Content starts

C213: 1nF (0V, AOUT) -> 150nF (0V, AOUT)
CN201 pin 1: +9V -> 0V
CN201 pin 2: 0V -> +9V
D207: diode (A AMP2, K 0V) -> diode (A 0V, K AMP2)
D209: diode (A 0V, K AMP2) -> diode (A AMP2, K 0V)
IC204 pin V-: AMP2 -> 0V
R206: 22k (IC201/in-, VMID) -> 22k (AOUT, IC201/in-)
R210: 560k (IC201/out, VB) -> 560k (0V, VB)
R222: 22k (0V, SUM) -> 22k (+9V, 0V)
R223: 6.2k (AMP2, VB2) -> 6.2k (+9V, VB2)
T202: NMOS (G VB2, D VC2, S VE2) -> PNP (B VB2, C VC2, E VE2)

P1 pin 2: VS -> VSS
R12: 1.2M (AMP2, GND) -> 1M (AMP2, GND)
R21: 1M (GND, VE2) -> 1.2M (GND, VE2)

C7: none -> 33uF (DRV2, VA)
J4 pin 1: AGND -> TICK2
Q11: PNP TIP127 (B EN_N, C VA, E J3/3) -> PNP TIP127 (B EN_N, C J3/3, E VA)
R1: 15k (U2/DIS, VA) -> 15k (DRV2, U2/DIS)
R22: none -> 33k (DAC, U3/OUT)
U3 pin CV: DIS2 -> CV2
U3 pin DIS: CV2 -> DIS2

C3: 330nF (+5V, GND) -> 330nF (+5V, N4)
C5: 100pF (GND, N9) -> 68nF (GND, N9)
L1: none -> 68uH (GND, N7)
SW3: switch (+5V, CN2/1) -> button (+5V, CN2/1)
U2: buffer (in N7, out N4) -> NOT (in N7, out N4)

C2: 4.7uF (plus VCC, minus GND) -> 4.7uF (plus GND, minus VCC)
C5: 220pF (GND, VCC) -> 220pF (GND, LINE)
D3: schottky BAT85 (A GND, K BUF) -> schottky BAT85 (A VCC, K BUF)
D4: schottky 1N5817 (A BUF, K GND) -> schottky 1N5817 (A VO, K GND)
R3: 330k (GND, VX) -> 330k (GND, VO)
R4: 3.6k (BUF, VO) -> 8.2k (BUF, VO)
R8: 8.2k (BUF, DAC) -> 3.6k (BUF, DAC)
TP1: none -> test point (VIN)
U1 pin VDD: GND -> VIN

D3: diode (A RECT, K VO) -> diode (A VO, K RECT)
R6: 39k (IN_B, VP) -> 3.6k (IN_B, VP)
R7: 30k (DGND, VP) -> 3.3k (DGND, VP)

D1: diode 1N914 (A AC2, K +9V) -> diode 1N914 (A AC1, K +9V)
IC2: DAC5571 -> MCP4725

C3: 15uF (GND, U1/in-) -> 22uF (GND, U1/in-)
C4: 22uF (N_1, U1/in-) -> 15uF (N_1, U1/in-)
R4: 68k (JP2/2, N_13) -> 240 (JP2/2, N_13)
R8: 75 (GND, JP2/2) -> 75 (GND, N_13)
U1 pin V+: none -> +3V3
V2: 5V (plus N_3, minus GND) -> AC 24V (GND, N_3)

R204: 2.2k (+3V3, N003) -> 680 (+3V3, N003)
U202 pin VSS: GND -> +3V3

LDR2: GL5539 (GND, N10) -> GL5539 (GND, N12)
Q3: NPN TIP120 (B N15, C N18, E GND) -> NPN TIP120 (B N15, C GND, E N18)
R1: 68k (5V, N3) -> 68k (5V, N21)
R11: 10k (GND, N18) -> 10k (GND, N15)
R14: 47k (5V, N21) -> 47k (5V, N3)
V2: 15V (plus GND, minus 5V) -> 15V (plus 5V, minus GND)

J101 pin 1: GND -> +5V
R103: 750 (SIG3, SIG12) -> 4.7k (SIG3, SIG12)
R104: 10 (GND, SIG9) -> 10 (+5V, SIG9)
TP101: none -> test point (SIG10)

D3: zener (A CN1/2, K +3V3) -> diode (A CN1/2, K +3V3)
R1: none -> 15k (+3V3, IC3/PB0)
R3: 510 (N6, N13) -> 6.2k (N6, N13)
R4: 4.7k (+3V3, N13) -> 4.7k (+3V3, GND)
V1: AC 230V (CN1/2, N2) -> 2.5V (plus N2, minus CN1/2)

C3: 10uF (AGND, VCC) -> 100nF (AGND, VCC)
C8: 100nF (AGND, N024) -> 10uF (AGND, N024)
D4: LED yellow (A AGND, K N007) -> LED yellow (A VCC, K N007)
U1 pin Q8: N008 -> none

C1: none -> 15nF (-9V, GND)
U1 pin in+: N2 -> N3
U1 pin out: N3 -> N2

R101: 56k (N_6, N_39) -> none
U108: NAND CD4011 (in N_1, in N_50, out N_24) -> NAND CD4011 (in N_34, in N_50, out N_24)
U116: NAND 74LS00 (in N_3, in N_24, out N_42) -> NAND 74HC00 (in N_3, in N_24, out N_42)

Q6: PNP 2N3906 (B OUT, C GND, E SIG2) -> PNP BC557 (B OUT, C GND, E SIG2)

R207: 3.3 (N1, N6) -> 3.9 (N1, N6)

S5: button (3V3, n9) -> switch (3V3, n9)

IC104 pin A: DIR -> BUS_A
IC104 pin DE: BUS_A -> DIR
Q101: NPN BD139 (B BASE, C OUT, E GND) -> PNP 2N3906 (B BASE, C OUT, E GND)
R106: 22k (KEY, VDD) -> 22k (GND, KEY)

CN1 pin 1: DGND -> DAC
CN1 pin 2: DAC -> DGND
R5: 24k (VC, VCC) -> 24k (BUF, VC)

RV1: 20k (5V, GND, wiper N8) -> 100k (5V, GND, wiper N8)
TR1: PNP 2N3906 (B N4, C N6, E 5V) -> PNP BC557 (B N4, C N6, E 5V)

Content ends

# TASK REQUIREMENTS:
Taking the listing line by line, count those with the word "minus" and report that number only.

# REPLY TO THE EXERCISE:
4